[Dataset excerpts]
+ + + + +
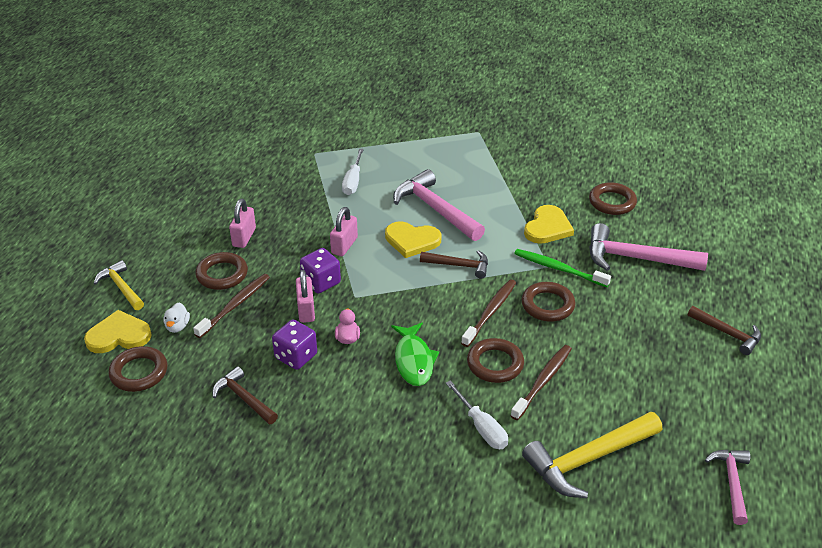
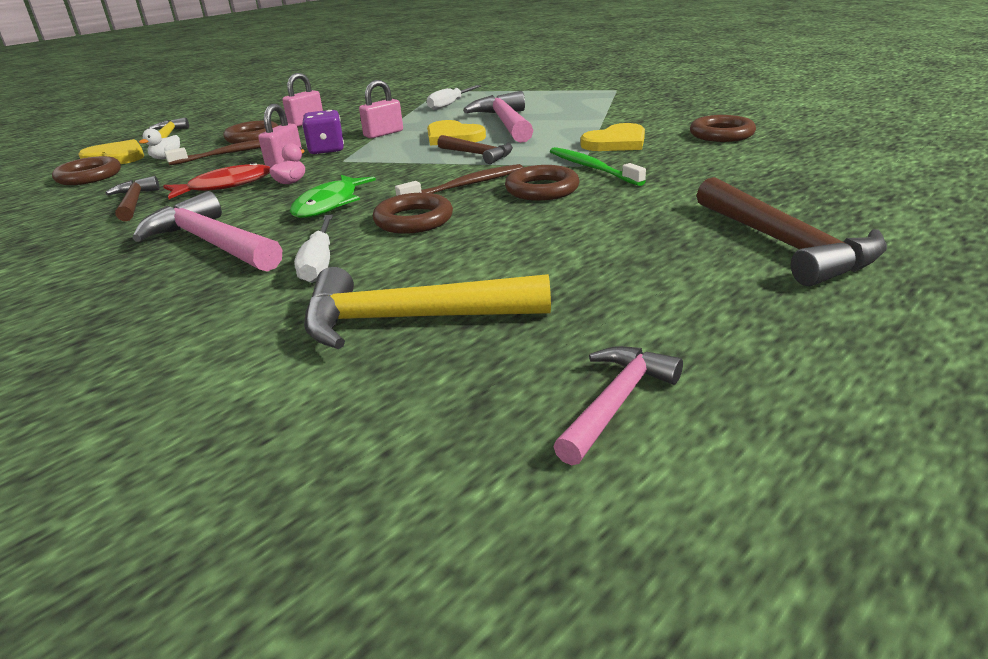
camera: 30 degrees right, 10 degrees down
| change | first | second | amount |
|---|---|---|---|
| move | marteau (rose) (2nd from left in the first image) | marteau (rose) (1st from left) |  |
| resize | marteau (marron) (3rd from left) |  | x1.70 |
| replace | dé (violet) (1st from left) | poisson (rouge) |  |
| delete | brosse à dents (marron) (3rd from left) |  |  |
+ + + + +
*YOUR OBJECTIVE*. Find the string "marron" in the entries above. Copy each line where it occurs.

*EXERCISE SOLUTION*.
| resize | marteau (marron) (3rd from left) |  | x1.70 |
| delete | brosse à dents (marron) (3rd from left) |  |  |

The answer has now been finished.